EXERCISE GOAL:
Once the pictures have been excluded, set down each remaining entry word for word.

EXTRACTED RECORDS:
....
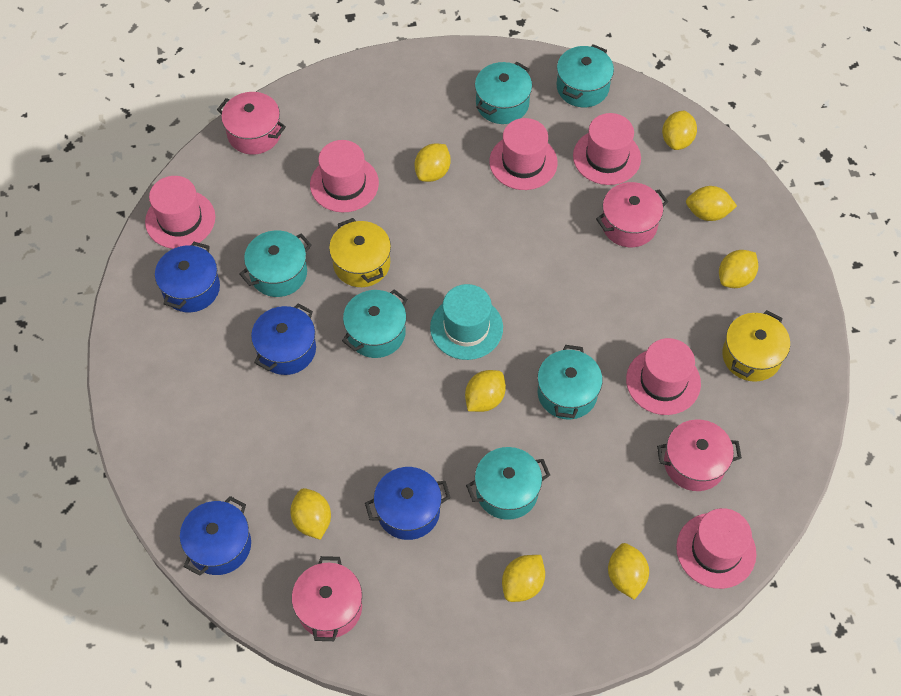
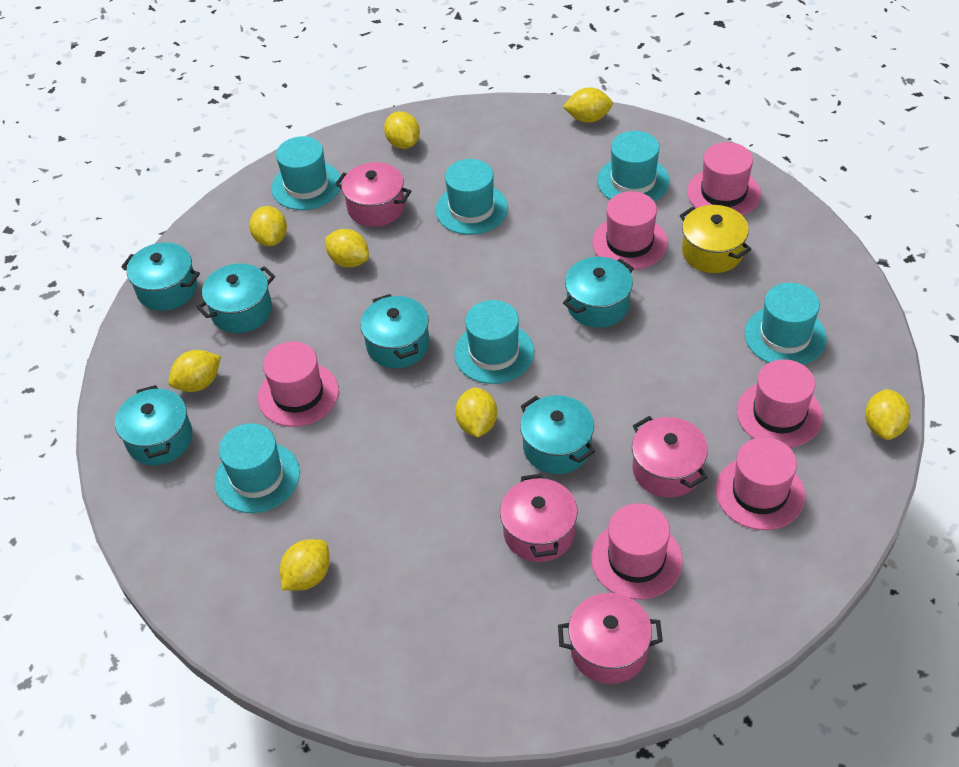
blue pot: 4 -> 0
turquoise hat: 1 -> 6
yellow pot: 2 -> 1

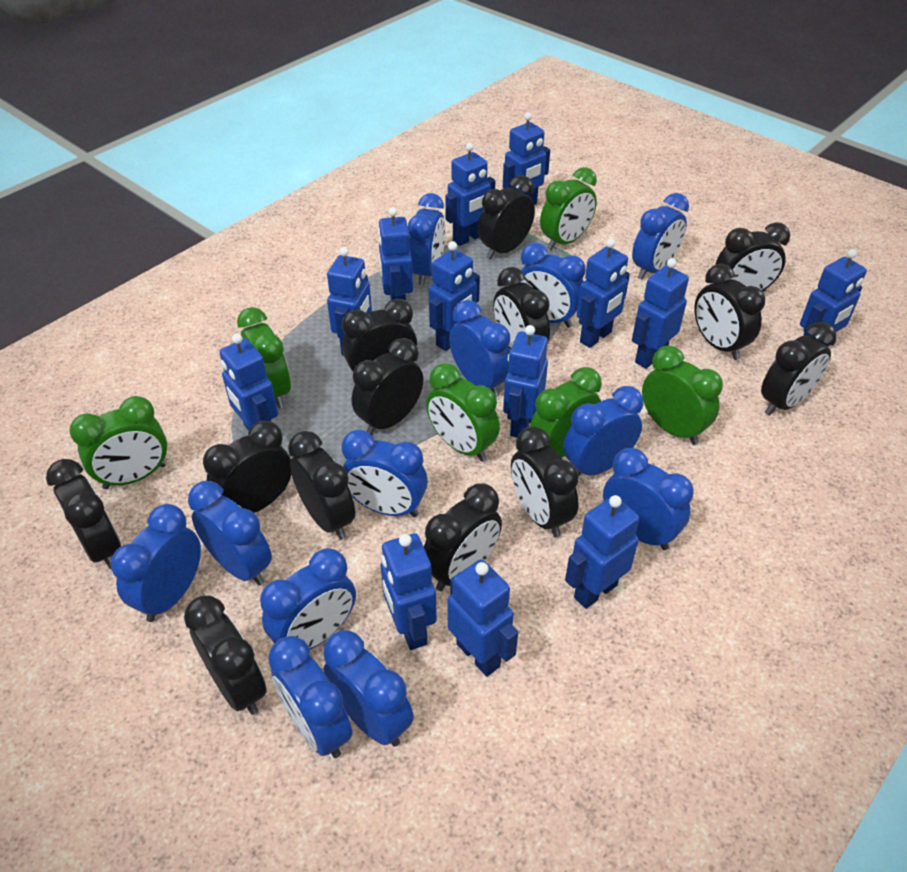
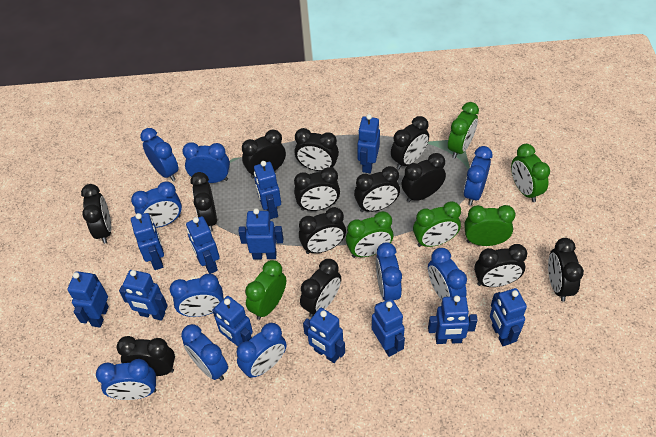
blue clock: 12 -> 10
blue robot: 13 -> 12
....
EXERCISE RESPONSE:
blue pot: 4 -> 0
turquoise hat: 1 -> 6
yellow pot: 2 -> 1

blue clock: 12 -> 10
blue robot: 13 -> 12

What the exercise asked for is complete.